**EXERCISE DATA:**
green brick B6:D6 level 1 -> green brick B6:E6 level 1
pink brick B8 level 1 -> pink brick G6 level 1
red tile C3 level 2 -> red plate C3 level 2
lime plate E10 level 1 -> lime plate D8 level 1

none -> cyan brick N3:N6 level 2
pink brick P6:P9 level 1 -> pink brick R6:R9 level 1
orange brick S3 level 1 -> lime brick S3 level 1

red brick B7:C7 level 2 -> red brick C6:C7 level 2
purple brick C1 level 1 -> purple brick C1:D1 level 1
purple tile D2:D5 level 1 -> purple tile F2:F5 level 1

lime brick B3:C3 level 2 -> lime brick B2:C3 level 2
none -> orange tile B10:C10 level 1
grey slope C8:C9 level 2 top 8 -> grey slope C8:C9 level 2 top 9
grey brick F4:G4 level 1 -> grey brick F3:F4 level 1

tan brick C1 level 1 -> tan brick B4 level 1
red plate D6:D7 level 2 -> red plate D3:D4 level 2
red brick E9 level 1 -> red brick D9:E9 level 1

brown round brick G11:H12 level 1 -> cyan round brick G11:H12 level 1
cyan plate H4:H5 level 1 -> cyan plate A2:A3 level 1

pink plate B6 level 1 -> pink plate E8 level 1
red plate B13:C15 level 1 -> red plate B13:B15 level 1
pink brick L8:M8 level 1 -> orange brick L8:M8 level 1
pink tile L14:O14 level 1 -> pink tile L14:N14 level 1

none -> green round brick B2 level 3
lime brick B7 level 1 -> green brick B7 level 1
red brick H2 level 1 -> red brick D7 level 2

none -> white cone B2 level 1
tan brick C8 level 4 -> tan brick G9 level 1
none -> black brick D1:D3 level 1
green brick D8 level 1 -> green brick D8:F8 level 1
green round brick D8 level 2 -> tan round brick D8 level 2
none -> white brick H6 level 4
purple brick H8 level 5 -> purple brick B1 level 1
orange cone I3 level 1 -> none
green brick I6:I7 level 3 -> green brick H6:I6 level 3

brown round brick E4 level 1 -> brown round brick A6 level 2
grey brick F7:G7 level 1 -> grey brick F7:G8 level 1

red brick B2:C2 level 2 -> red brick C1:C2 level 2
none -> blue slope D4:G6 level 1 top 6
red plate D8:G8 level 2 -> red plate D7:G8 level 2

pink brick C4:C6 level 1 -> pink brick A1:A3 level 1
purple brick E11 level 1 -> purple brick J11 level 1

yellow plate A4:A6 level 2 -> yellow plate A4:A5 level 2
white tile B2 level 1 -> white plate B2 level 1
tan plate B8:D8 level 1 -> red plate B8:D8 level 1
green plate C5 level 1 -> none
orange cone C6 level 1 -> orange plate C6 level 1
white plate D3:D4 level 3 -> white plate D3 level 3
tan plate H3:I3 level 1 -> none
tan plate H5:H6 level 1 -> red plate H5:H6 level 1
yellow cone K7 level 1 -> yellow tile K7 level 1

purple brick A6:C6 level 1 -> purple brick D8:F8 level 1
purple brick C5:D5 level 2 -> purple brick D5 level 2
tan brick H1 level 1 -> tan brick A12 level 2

**TRY IT:** Return only the lines running from the line with "pink brick L8:M8" to the last line of the records, both included, exactly as written.

**SOLUTION TO THIS PROBLEM:**
pink brick L8:M8 level 1 -> orange brick L8:M8 level 1
pink tile L14:O14 level 1 -> pink tile L14:N14 level 1

none -> green round brick B2 level 3
lime brick B7 level 1 -> green brick B7 level 1
red brick H2 level 1 -> red brick D7 level 2

none -> white cone B2 level 1
tan brick C8 level 4 -> tan brick G9 level 1
none -> black brick D1:D3 level 1
green brick D8 level 1 -> green brick D8:F8 level 1
green round brick D8 level 2 -> tan round brick D8 level 2
none -> white brick H6 level 4
purple brick H8 level 5 -> purple brick B1 level 1
orange cone I3 level 1 -> none
green brick I6:I7 level 3 -> green brick H6:I6 level 3

brown round brick E4 level 1 -> brown round brick A6 level 2
grey brick F7:G7 level 1 -> grey brick F7:G8 level 1

red brick B2:C2 level 2 -> red brick C1:C2 level 2
none -> blue slope D4:G6 level 1 top 6
red plate D8:G8 level 2 -> red plate D7:G8 level 2

pink brick C4:C6 level 1 -> pink brick A1:A3 level 1
purple brick E11 level 1 -> purple brick J11 level 1

yellow plate A4:A6 level 2 -> yellow plate A4:A5 level 2
white tile B2 level 1 -> white plate B2 level 1
tan plate B8:D8 level 1 -> red plate B8:D8 level 1
green plate C5 level 1 -> none
orange cone C6 level 1 -> orange plate C6 level 1
white plate D3:D4 level 3 -> white plate D3 level 3
tan plate H3:I3 level 1 -> none
tan plate H5:H6 level 1 -> red plate H5:H6 level 1
yellow cone K7 level 1 -> yellow tile K7 level 1

purple brick A6:C6 level 1 -> purple brick D8:F8 level 1
purple brick C5:D5 level 2 -> purple brick D5 level 2
tan brick H1 level 1 -> tan brick A12 level 2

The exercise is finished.